- TASK OBJECTIVE -
Set down every record below exactly as it stands, minus the pictures.

##### MATERIAL PROVIDED

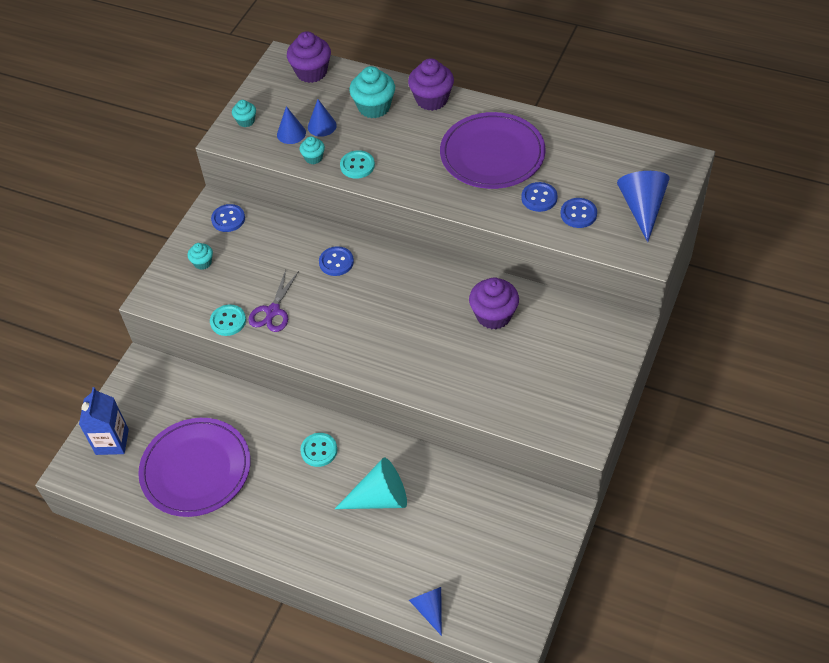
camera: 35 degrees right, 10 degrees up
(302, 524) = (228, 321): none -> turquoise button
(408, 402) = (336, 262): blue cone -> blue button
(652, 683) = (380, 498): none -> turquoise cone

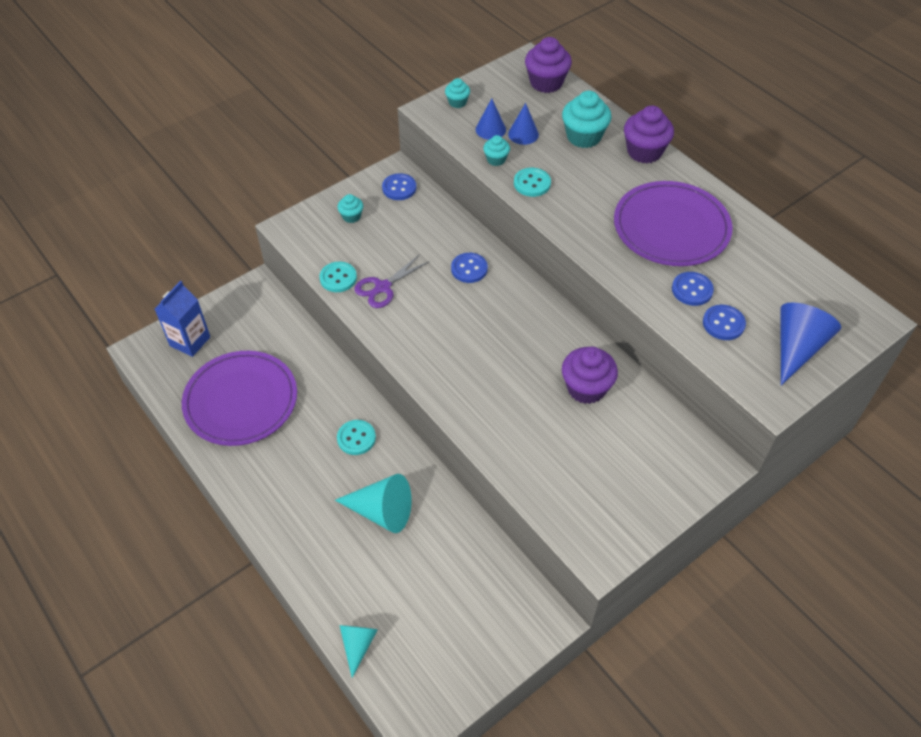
camera: 25 degrees right, 0 degrees up
(429, 609) = (358, 645): blue cone -> turquoise cone

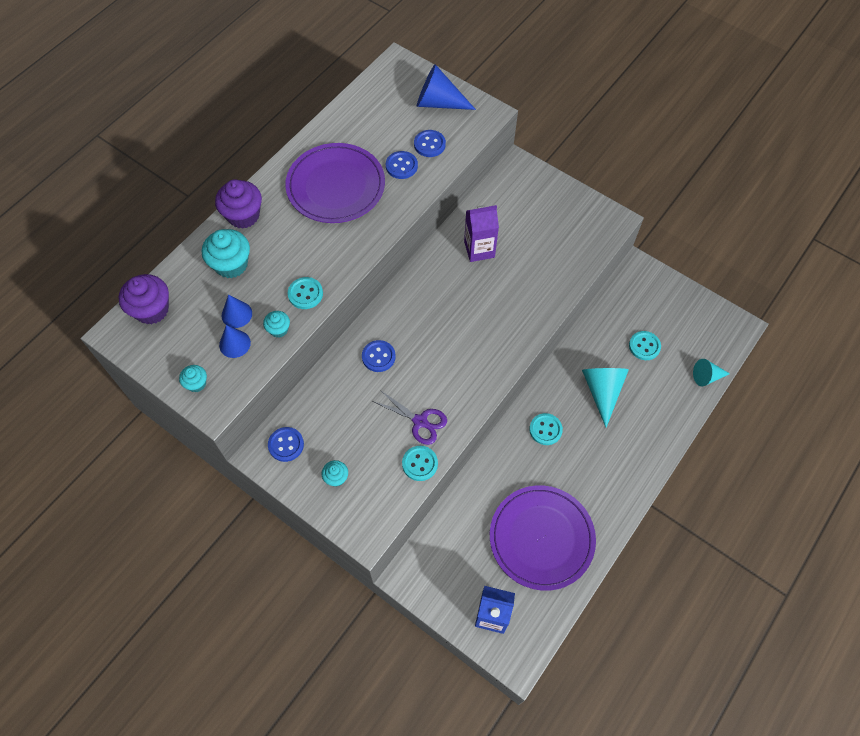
camera: 105 degrees left, 10 degrees up
(427, 582) = (644, 346): none -> turquoise button
(586, 388) = (479, 249): purple cupcake -> purple carton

##########

- RESPONSE AREA -
camera: 35 degrees right, 10 degrees up
(302, 524) = (228, 321): none -> turquoise button
(408, 402) = (336, 262): blue cone -> blue button
(652, 683) = (380, 498): none -> turquoise cone

camera: 25 degrees right, 0 degrees up
(429, 609) = (358, 645): blue cone -> turquoise cone

camera: 105 degrees left, 10 degrees up
(427, 582) = (644, 346): none -> turquoise button
(586, 388) = (479, 249): purple cupcake -> purple carton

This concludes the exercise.